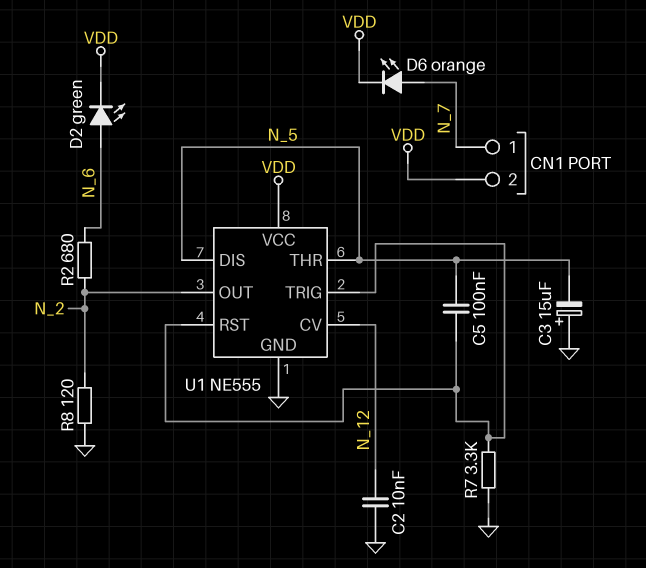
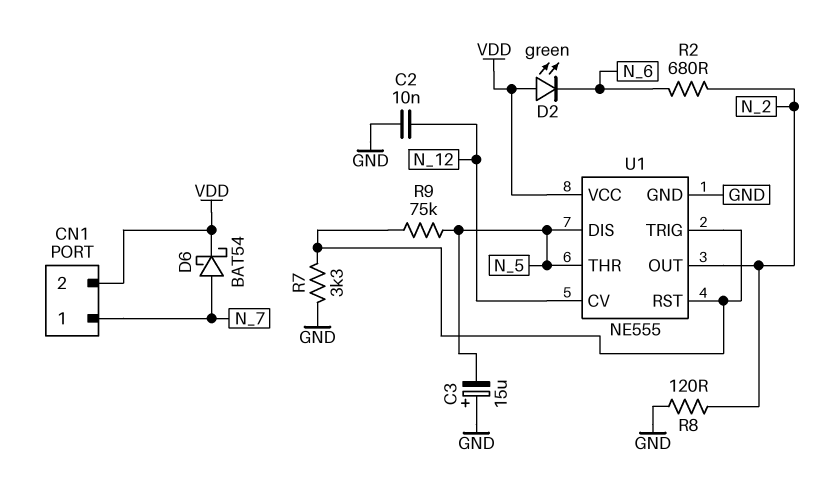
C5: 100nF (N_5, U1/RST) -> none
D2: LED green (A N_6, K VDD) -> LED green (A VDD, K N_6)
D6: LED orange (A N_7, K VDD) -> schottky BAT54 (A N_7, K VDD)
R9: none -> 75k (N_5, U1/RST)

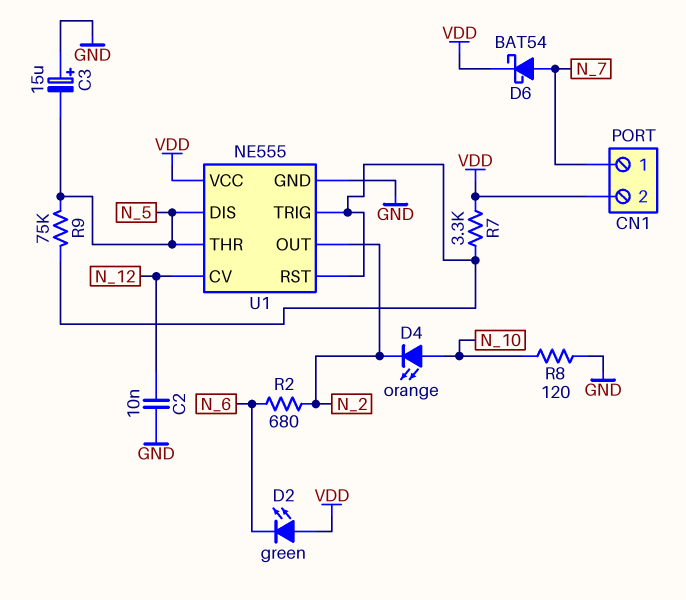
D4: none -> LED orange (A N_10, K N_2)
R7: 3.3k (GND, U1/RST) -> 3.3k (U1/RST, VDD)
R8: 120 (GND, N_2) -> 120 (GND, N_10)

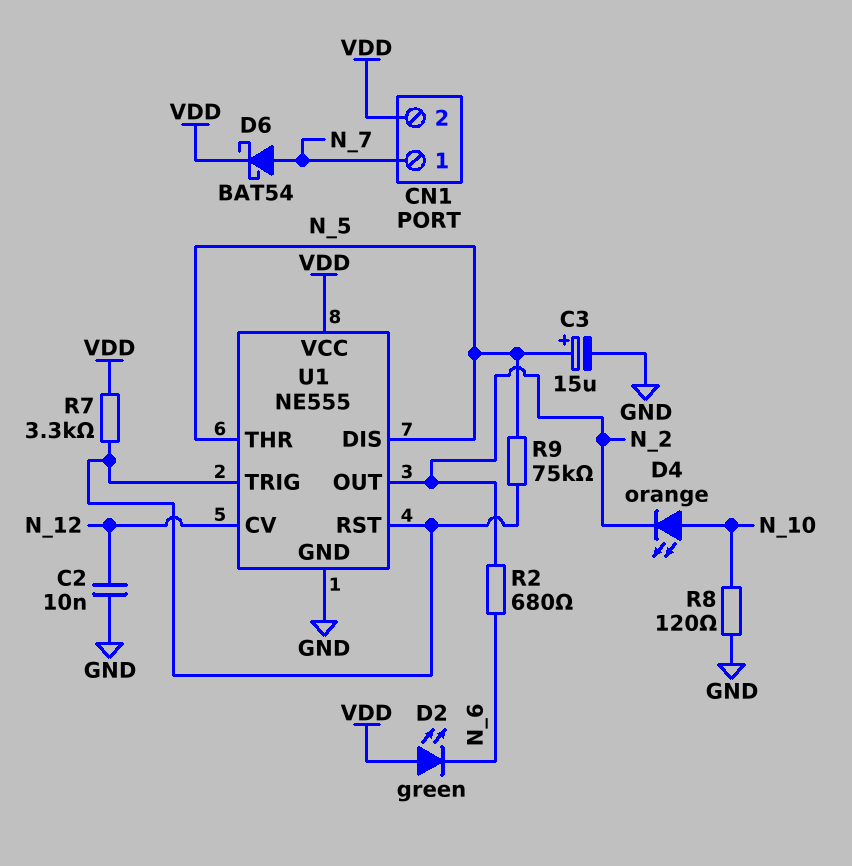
C3: 15uF (plus GND, minus N_5) -> 15uF (plus N_5, minus GND)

■ ■ ■ ■ ■

Task directions: Which lines in the records above include the word "none"? Copy them out.

Answer:
C5: 100nF (N_5, U1/RST) -> none
R9: none -> 75k (N_5, U1/RST)
D4: none -> LED orange (A N_10, K N_2)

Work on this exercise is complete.